MATERIAL SUPPLIED:
======

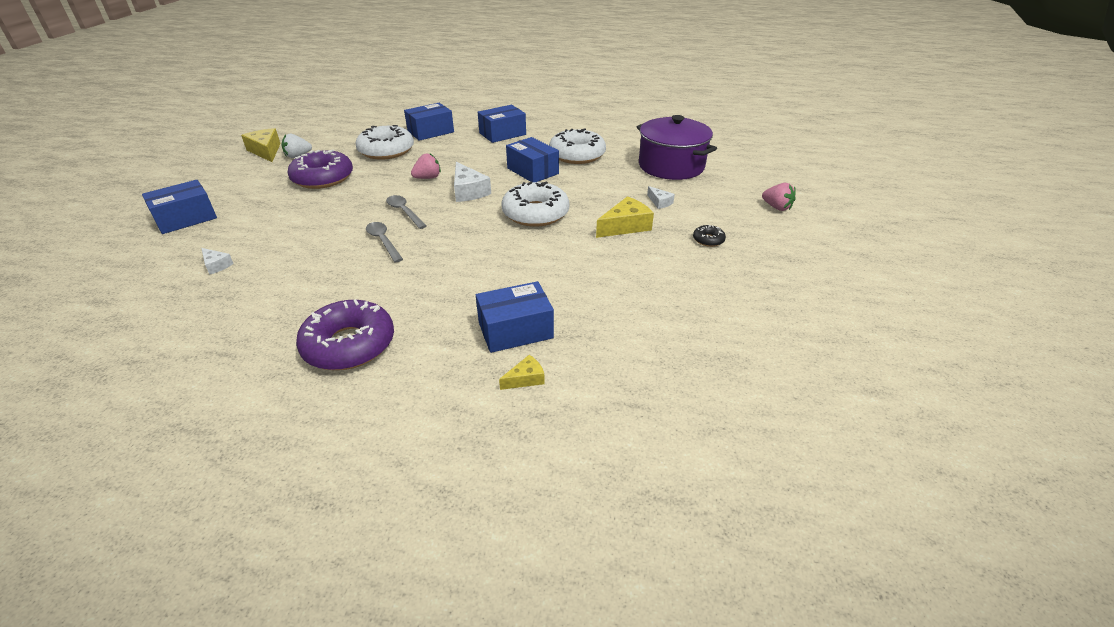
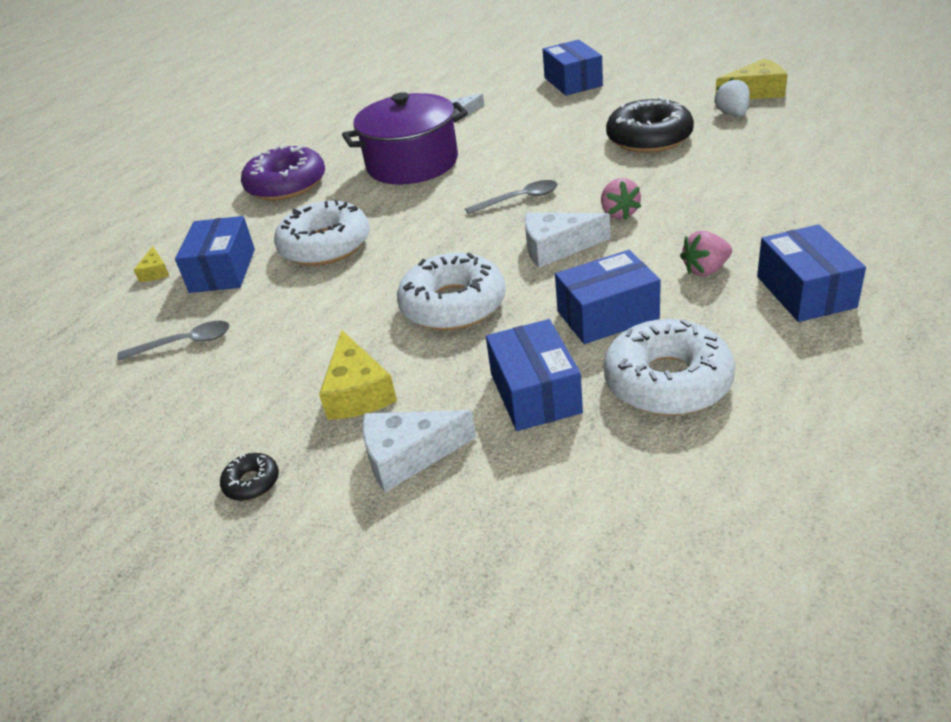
camera: 115 degrees right, 0 degrees up
purple donut [288,149,353,189] -> black donut [606,97,694,153]
white donut [356,125,414,160] -> white donut moved to [274,200,370,266]
grey spoon [366,222,403,262] -> grey spoon moved to [117,321,230,361]
blue box [404,103,454,141] -> blue box moved to [486,319,583,431]
purple pot [637,115,717,180] -> purple pot moved to [342,92,468,185]
white cheese [647,186,675,209] -> white cheese [362,410,476,492], size x1.83
pink strawberry [762,183,796,211] -> pink strawberry moved to [680,231,732,276]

======

INSTRUCTIONS FOR THE TASK: Word for word, restate every line of the listing, omitting the pictures.

RESPONSE TO THE TASK:
camera: 115 degrees right, 0 degrees up
purple donut [288,149,353,189] -> black donut [606,97,694,153]
white donut [356,125,414,160] -> white donut moved to [274,200,370,266]
grey spoon [366,222,403,262] -> grey spoon moved to [117,321,230,361]
blue box [404,103,454,141] -> blue box moved to [486,319,583,431]
purple pot [637,115,717,180] -> purple pot moved to [342,92,468,185]
white cheese [647,186,675,209] -> white cheese [362,410,476,492], size x1.83
pink strawberry [762,183,796,211] -> pink strawberry moved to [680,231,732,276]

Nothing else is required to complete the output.